— Start INFORMATION GIVEN —

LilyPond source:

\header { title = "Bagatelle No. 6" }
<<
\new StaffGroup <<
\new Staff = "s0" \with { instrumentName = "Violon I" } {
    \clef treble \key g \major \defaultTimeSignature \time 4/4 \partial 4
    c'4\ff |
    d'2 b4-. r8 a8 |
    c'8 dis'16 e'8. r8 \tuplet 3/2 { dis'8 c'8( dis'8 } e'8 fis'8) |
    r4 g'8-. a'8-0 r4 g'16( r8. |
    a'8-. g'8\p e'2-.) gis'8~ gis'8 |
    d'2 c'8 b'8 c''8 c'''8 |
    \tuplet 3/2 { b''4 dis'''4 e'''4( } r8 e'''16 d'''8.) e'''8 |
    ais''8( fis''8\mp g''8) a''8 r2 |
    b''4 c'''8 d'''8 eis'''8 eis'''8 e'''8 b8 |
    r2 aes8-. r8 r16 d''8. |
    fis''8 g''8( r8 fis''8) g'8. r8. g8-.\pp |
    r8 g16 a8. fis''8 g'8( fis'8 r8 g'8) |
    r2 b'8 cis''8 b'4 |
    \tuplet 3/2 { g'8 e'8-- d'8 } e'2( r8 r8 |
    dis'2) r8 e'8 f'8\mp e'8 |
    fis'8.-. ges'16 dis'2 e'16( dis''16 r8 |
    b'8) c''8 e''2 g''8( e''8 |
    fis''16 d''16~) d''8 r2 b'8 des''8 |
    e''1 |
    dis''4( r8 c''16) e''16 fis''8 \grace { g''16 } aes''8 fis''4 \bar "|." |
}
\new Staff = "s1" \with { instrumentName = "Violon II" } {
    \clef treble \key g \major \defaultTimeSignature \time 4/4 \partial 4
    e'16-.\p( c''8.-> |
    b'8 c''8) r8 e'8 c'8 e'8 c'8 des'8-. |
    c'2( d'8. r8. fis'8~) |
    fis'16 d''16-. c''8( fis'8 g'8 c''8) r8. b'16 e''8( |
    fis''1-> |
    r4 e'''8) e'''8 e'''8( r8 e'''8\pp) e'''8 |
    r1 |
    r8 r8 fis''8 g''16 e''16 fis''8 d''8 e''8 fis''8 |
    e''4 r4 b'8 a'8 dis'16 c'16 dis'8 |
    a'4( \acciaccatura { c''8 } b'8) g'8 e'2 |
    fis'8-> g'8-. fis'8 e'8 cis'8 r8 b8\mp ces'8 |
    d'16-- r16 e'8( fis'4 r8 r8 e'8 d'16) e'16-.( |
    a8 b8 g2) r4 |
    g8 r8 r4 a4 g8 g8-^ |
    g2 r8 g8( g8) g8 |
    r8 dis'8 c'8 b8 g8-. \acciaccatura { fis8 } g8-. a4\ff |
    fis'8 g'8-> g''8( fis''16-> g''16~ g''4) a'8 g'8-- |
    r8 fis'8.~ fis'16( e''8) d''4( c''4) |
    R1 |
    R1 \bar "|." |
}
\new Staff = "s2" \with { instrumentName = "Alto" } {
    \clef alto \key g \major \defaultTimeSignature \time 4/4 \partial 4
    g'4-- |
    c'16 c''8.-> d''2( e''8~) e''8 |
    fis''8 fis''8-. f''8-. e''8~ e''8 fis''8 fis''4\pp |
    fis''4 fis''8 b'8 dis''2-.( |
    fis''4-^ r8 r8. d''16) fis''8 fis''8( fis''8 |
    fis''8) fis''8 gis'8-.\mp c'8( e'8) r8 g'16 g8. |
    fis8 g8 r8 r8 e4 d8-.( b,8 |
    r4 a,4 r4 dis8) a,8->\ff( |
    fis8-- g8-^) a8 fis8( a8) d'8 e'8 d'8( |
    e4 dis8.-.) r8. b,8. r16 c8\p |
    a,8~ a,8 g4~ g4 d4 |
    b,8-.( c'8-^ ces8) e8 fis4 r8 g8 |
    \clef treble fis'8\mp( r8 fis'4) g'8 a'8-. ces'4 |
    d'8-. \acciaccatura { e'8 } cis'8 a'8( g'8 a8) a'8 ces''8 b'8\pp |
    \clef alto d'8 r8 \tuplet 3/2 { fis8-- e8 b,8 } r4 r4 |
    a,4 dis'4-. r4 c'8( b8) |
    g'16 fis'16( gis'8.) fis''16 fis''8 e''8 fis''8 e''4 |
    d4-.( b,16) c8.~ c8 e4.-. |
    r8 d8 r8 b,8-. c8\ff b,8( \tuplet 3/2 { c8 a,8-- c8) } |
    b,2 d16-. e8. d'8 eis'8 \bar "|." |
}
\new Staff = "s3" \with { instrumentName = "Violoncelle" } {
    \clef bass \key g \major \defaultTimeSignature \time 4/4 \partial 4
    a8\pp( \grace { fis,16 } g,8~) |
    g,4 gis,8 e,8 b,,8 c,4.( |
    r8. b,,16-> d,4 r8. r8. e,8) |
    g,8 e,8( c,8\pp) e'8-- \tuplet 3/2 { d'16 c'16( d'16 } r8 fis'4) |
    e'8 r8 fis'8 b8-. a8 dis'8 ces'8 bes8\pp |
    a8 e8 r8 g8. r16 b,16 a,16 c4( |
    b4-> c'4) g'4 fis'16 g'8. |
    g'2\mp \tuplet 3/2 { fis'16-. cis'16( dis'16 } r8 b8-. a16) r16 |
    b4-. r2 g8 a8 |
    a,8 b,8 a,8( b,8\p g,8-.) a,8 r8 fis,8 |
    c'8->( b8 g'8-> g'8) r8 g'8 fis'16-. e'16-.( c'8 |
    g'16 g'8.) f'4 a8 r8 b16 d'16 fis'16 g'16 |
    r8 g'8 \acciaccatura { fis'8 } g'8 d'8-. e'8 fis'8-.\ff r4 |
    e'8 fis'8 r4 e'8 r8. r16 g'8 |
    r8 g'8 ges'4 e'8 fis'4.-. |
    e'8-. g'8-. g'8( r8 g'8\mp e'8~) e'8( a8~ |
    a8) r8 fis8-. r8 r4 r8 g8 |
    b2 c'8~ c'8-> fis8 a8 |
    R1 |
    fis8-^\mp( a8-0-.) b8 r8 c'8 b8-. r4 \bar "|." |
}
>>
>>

— End INFORMATION GIVEN —

Locate each line in the entries above that contains the string "acciaccatura", and copy every such line.

**PROBLEM SOLUTION:**
    a'4( \acciaccatura { c''8 } b'8) g'8 e'2 |
    r8 dis'8 c'8 b8 g8-. \acciaccatura { fis8 } g8-. a4\ff |
    d'8-. \acciaccatura { e'8 } cis'8 a'8( g'8 a8) a'8 ces''8 b'8\pp |
    r8 g'8 \acciaccatura { fis'8 } g'8 d'8-. e'8 fis'8-.\ff r4 |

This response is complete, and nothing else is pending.